BRIEF ▸ The answer should consist of the records below, repeated exactly, and no pictures.

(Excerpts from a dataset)
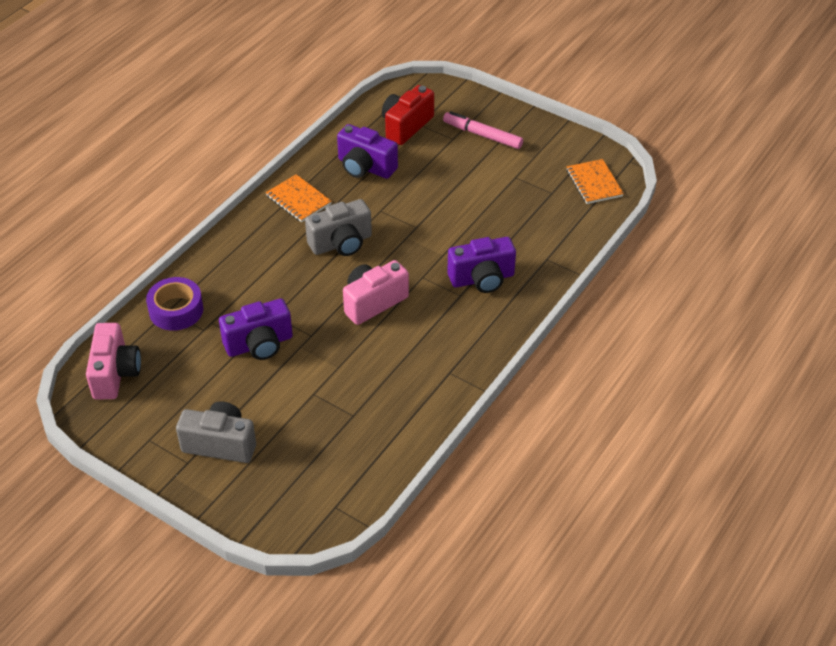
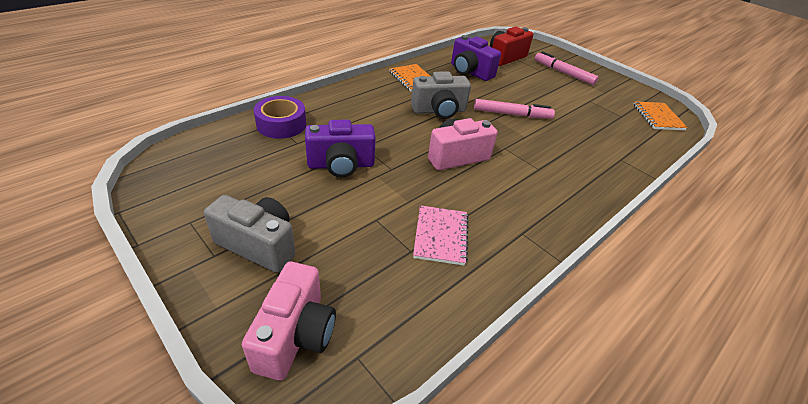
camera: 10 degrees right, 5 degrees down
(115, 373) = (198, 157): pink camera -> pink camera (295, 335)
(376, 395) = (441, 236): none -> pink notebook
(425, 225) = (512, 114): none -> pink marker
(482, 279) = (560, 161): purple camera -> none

TASK RESPONSE ▸
camera: 10 degrees right, 5 degrees down
(115, 373) = (198, 157): pink camera -> pink camera (295, 335)
(376, 395) = (441, 236): none -> pink notebook
(425, 225) = (512, 114): none -> pink marker
(482, 279) = (560, 161): purple camera -> none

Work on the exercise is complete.